## Task to carry out
Your answer must be an exact copy of the entries below, with every picture removed.

## Dataset records

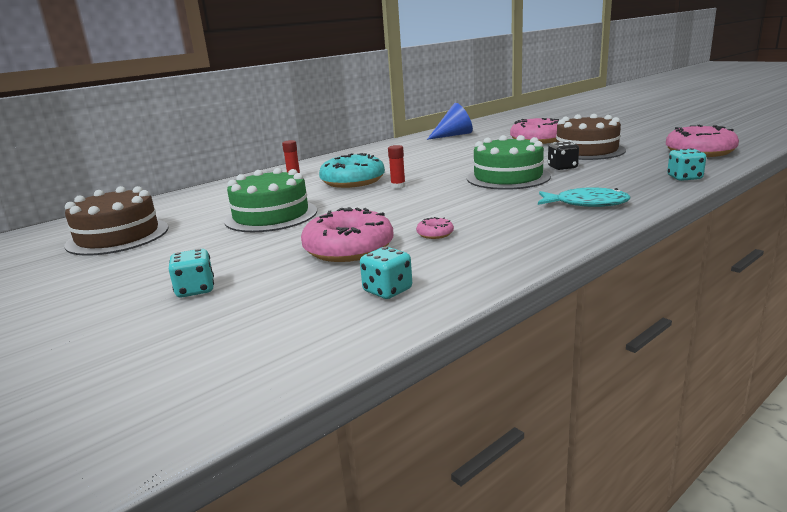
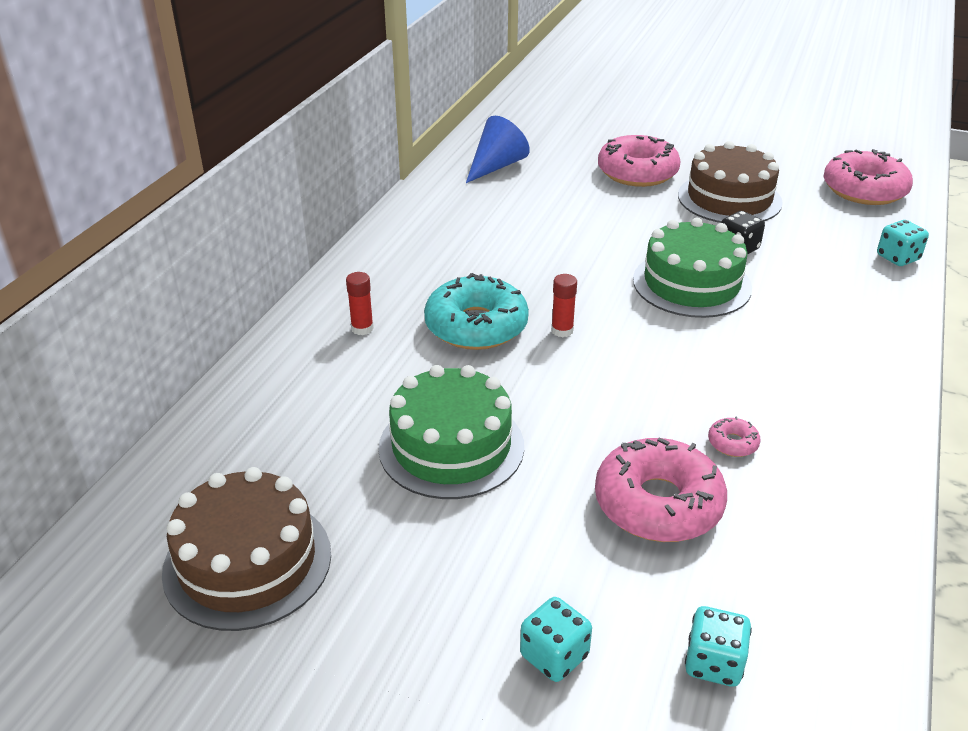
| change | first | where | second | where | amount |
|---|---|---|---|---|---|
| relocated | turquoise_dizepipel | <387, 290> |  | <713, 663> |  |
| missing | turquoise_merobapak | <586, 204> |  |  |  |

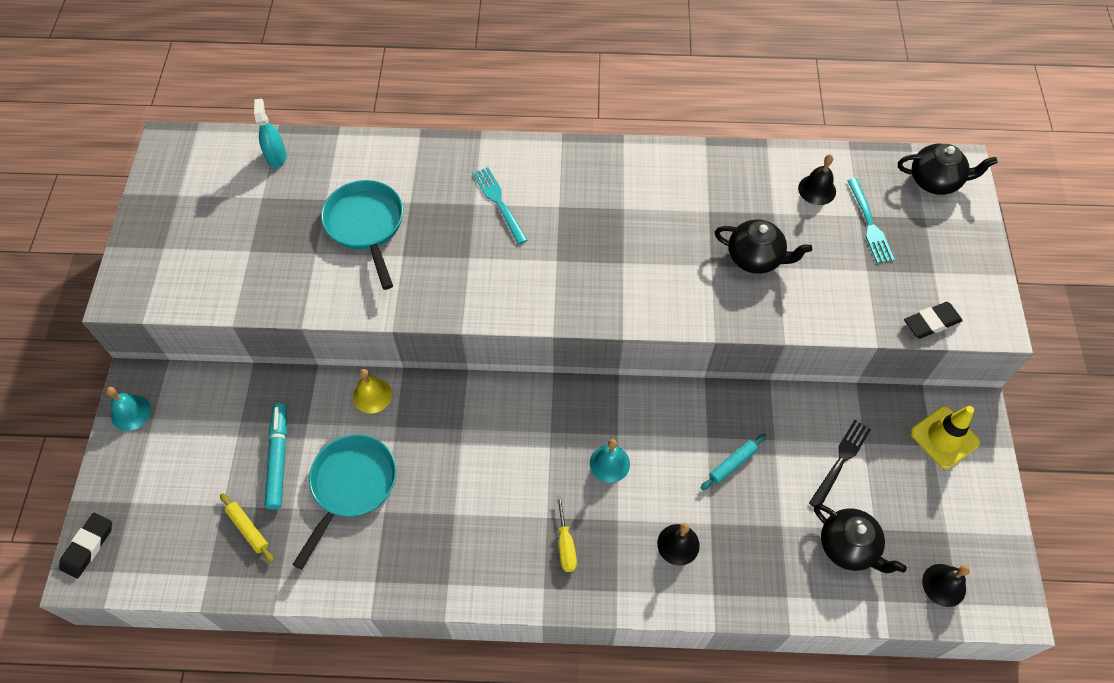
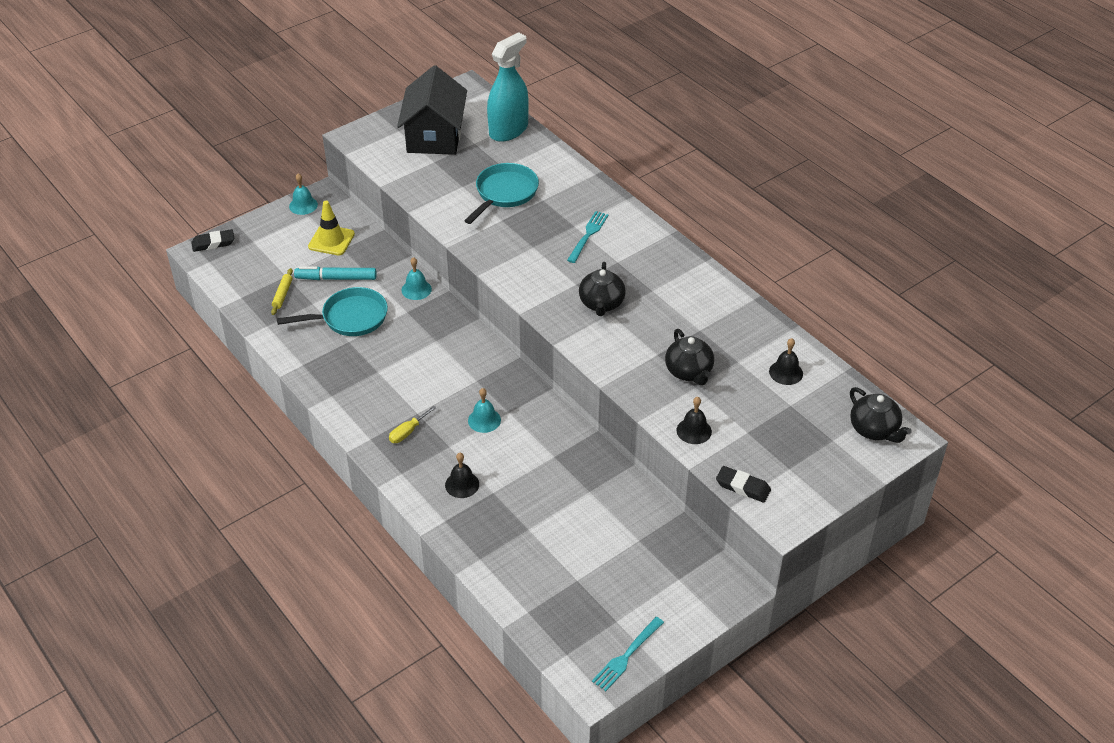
| change | first | where | second | where | amount |
|---|---|---|---|---|---|
| size | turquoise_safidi | <276, 157> |  | <508, 130> | x1.97 |
| spun | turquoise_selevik | <278, 458> |  | <336, 278> | 135 degrees counterclockwise |
| colour | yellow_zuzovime | <372, 395> | turquoise_zuzovime | <416, 289> |  |
| missing |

## Reply
| change | first | where | second | where | amount |
|---|---|---|---|---|---|
| relocated | turquoise_dizepipel | <387, 290> |  | <713, 663> |  |
| missing | turquoise_merobapak | <586, 204> |  |  |  |

| change | first | where | second | where | amount |
|---|---|---|---|---|---|
| size | turquoise_safidi | <276, 157> |  | <508, 130> | x1.97 |
| spun | turquoise_selevik | <278, 458> |  | <336, 278> | 135 degrees counterclockwise |
| colour | yellow_zuzovime | <372, 395> | turquoise_zuzovime | <416, 289> |  |
| missing |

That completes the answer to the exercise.